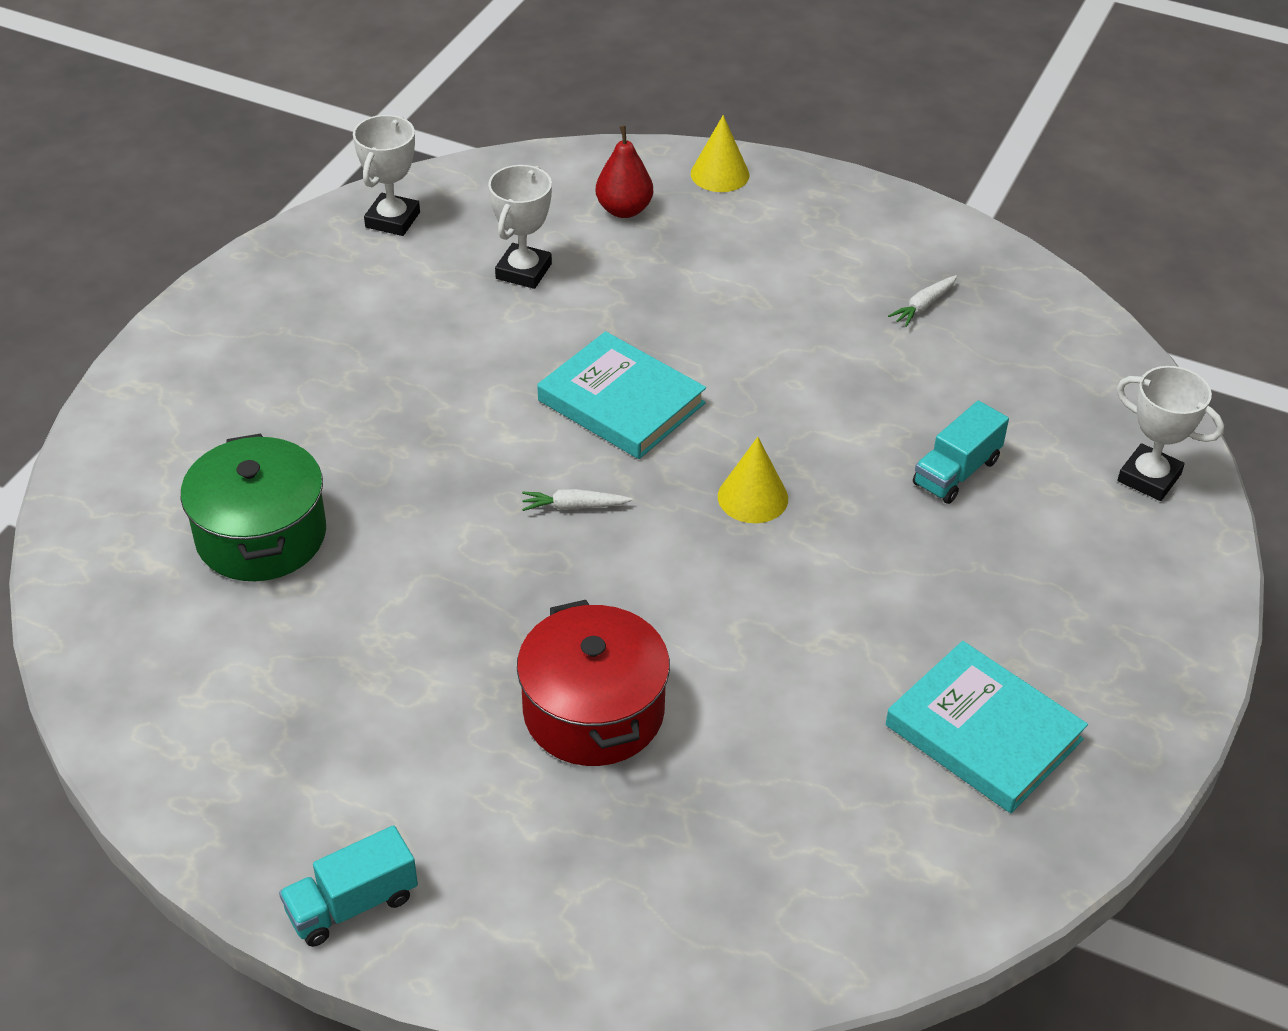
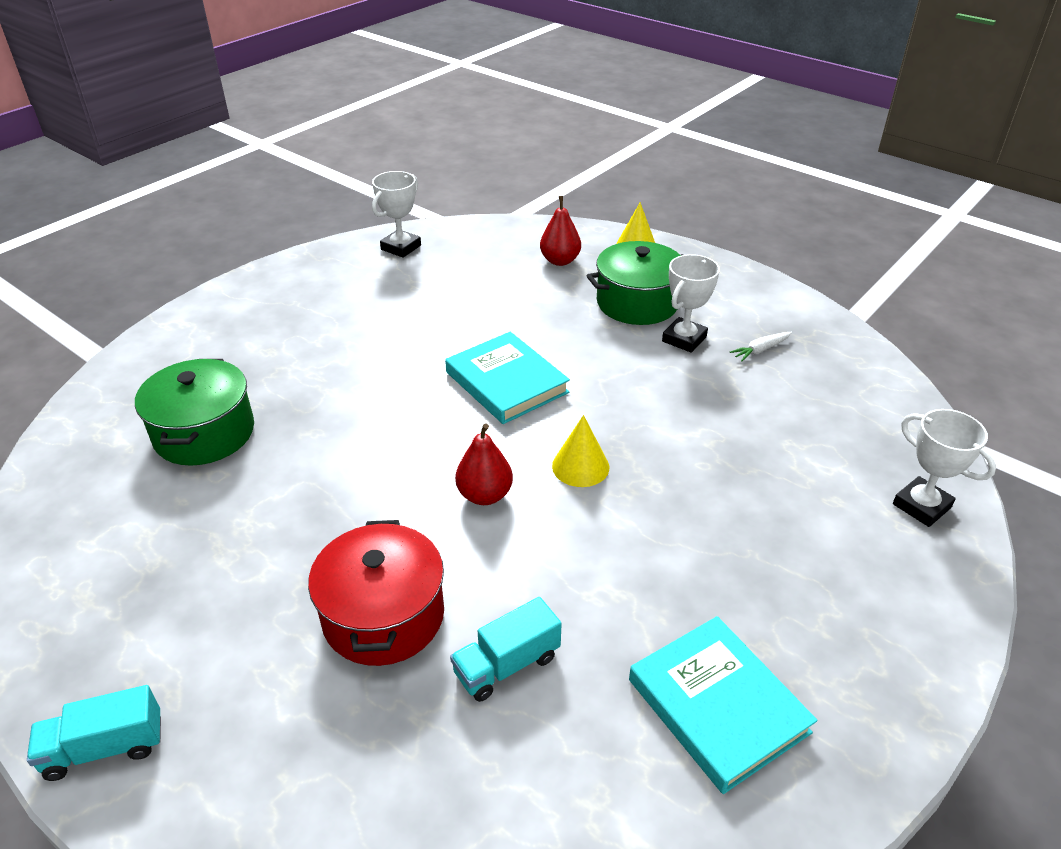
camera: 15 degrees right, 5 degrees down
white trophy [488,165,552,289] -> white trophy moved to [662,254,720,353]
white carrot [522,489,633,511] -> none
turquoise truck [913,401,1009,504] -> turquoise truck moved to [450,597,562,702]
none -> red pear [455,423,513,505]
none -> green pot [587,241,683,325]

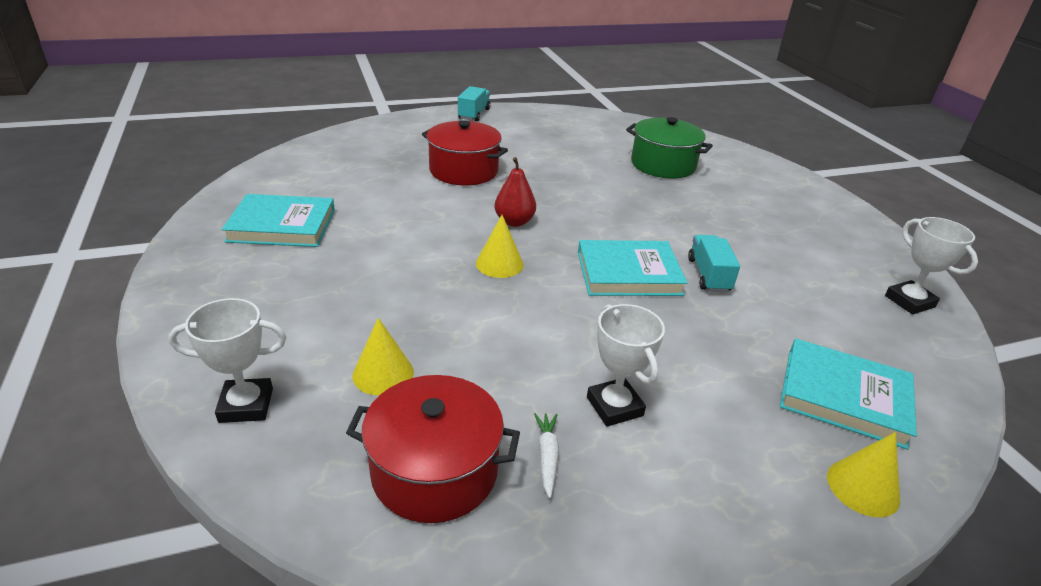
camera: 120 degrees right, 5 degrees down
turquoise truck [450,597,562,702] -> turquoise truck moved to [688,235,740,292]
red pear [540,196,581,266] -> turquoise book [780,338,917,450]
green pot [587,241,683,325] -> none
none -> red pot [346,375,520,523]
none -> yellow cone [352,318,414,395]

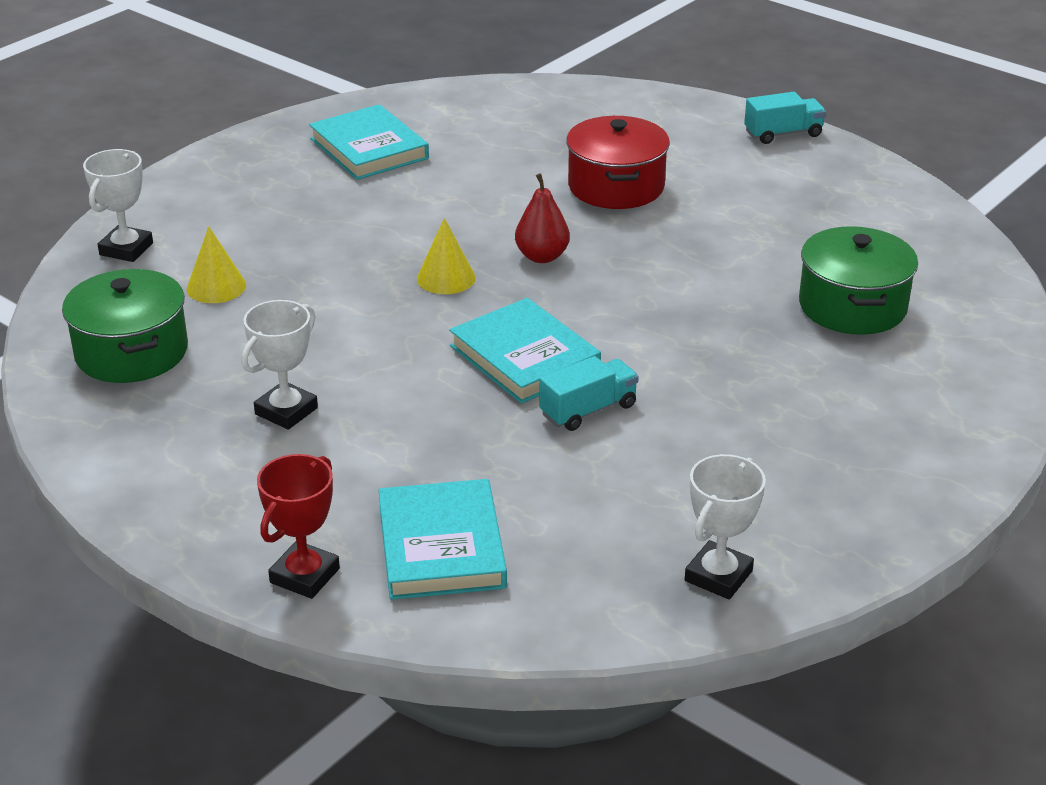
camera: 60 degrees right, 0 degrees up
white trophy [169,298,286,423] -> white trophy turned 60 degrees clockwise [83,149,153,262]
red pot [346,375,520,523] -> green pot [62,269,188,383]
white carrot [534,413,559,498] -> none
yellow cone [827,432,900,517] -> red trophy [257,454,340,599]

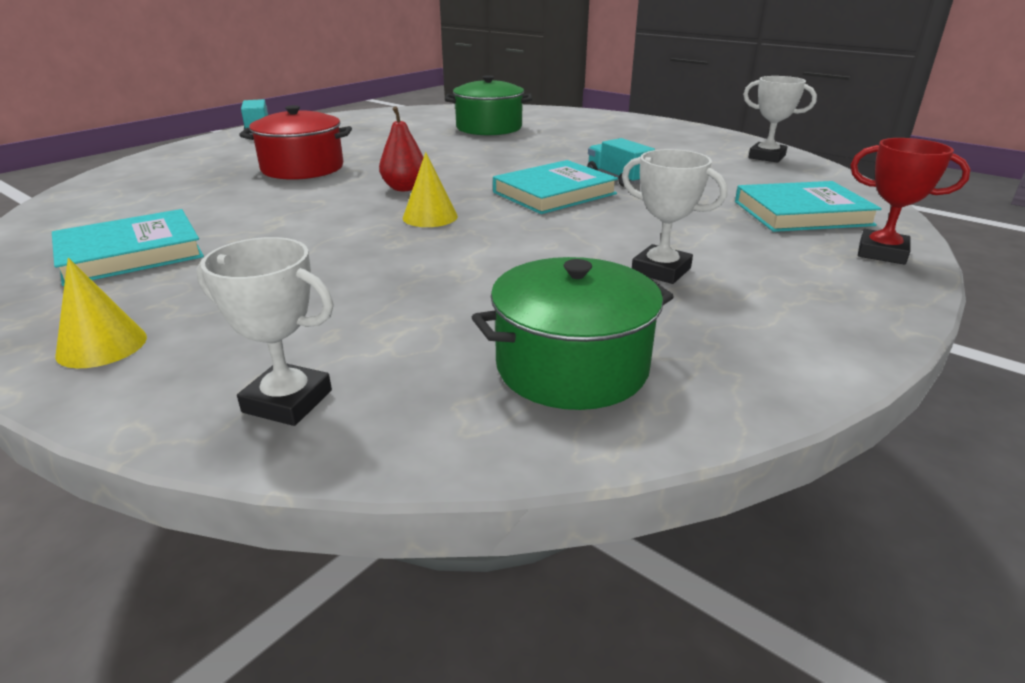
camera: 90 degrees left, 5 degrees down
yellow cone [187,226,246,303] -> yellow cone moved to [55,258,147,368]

——

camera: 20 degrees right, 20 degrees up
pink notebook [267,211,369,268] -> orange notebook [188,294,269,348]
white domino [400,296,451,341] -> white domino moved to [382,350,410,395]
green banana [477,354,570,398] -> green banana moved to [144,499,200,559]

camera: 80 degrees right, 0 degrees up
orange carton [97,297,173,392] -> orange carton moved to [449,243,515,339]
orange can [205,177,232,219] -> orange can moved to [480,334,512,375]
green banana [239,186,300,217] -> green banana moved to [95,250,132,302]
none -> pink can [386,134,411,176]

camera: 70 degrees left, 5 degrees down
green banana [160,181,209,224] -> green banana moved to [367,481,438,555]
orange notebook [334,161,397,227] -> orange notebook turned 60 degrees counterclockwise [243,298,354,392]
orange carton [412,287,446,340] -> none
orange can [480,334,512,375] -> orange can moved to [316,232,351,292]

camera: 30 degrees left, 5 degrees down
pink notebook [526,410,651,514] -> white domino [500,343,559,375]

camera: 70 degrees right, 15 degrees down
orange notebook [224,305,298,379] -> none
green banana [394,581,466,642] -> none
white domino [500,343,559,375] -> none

——

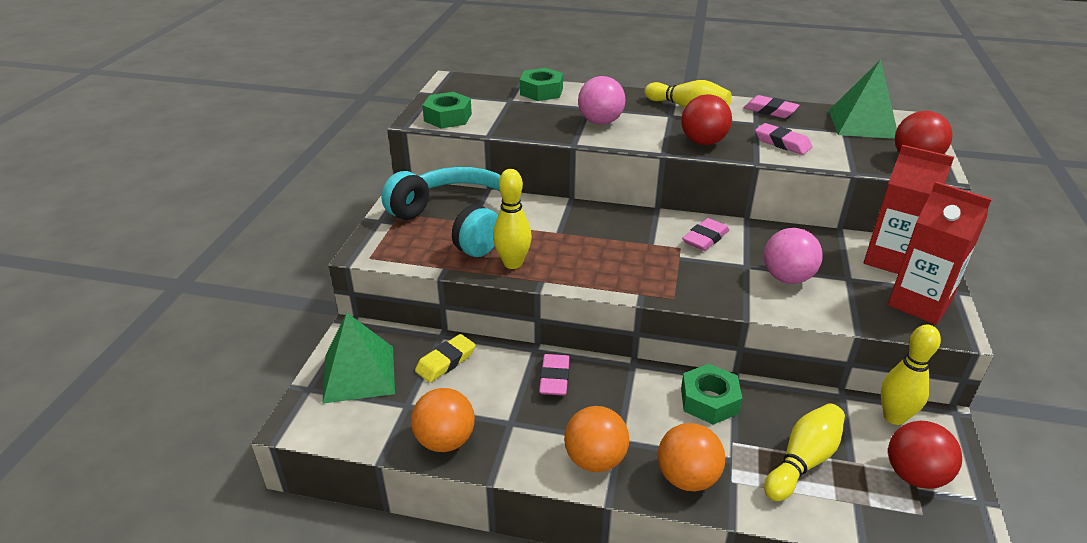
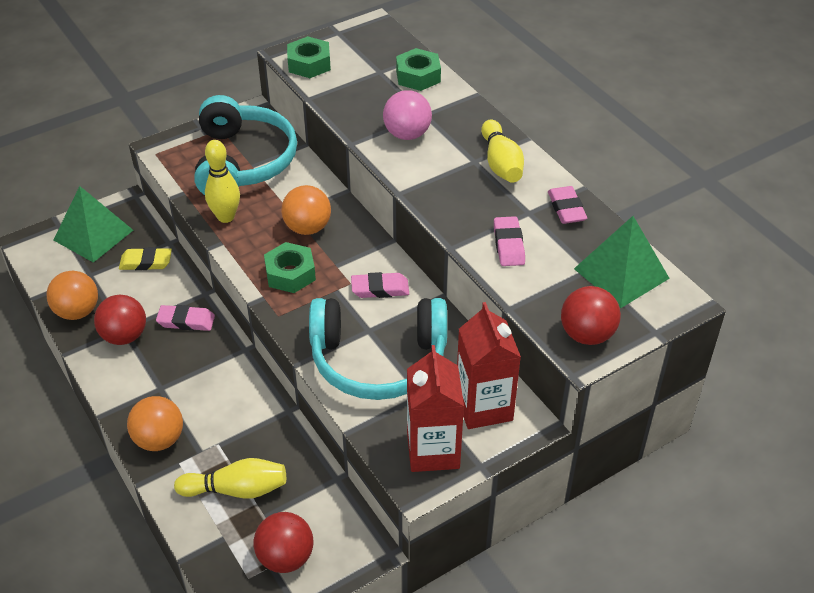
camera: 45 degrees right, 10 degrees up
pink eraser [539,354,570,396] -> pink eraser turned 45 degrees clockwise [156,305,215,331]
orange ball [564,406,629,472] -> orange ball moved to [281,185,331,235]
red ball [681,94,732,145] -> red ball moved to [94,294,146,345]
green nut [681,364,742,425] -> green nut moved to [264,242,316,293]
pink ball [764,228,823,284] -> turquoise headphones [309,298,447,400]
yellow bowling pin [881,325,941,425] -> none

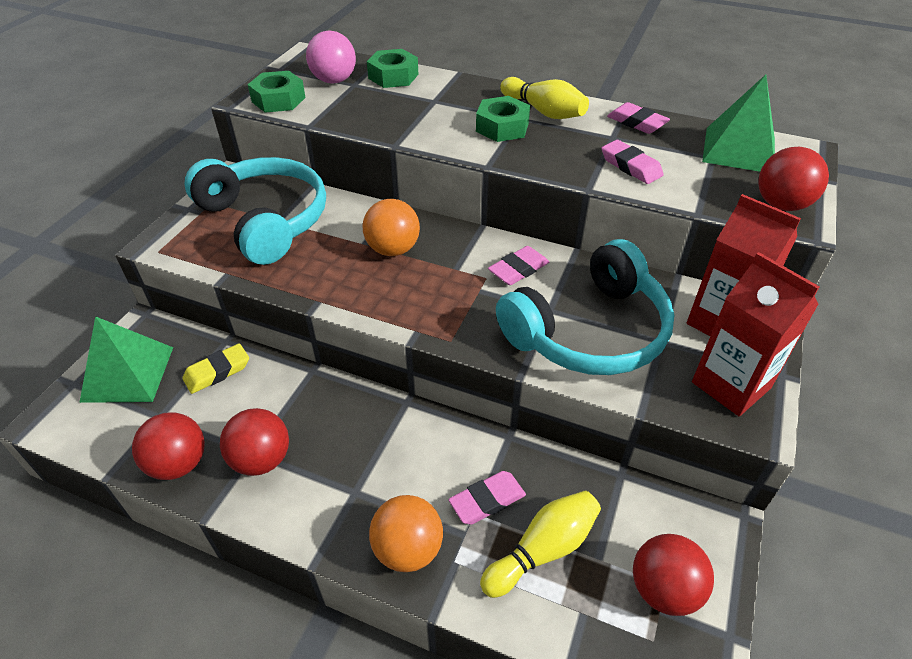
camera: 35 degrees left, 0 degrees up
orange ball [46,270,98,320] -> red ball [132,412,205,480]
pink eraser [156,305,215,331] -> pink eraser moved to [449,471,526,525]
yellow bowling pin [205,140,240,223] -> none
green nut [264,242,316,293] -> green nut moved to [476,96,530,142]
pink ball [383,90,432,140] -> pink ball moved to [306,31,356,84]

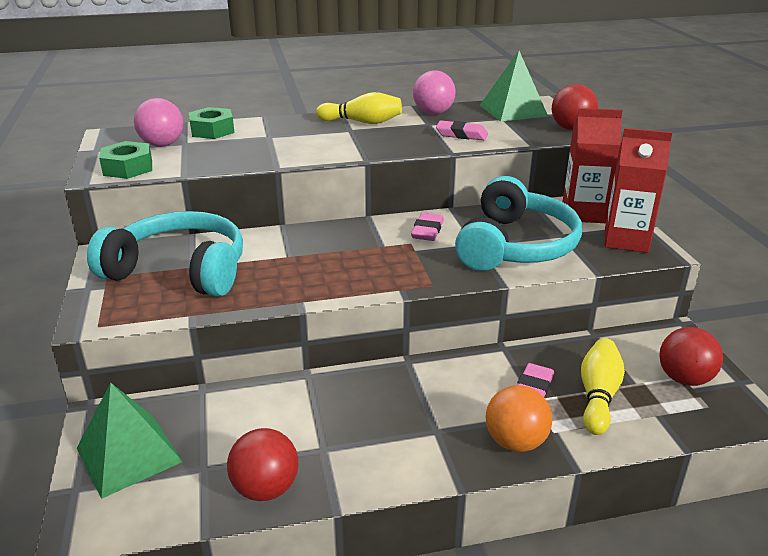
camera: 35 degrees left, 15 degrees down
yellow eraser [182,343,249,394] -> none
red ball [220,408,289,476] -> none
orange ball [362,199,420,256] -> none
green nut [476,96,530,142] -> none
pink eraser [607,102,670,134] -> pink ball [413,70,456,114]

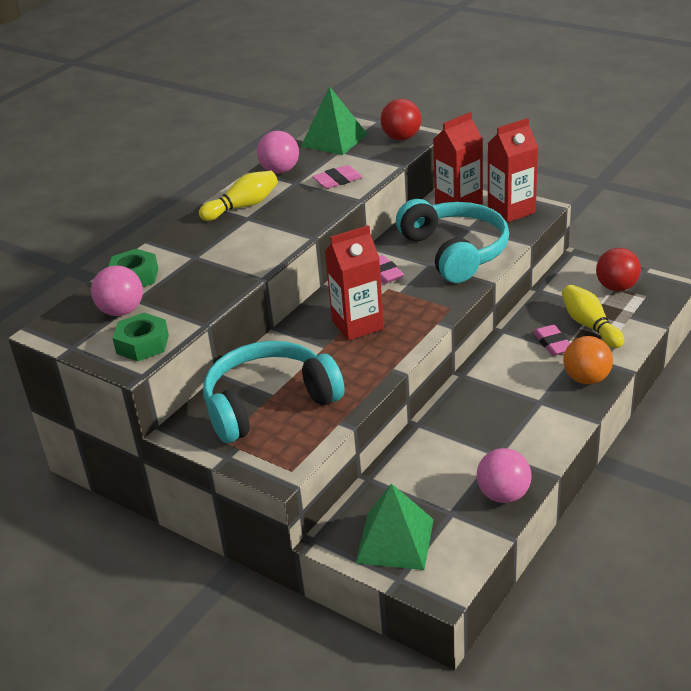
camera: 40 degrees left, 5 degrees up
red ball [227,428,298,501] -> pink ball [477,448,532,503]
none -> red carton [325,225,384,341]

——

[WHAT TO WORK ON]:
From the records above, give again only the part that opens with the line containing "yellow bowling pin [881,325,941,425] -> none" and closes with the line containing "yellow bowling pin [205,140,240,223] -> none". Keep both ends but drop the pictures.

[EXPECTED ANSWER]:
yellow bowling pin [881,325,941,425] -> none

camera: 35 degrees left, 0 degrees up
orange ball [46,270,98,320] -> red ball [132,412,205,480]
pink eraser [156,305,215,331] -> pink eraser moved to [449,471,526,525]
yellow bowling pin [205,140,240,223] -> none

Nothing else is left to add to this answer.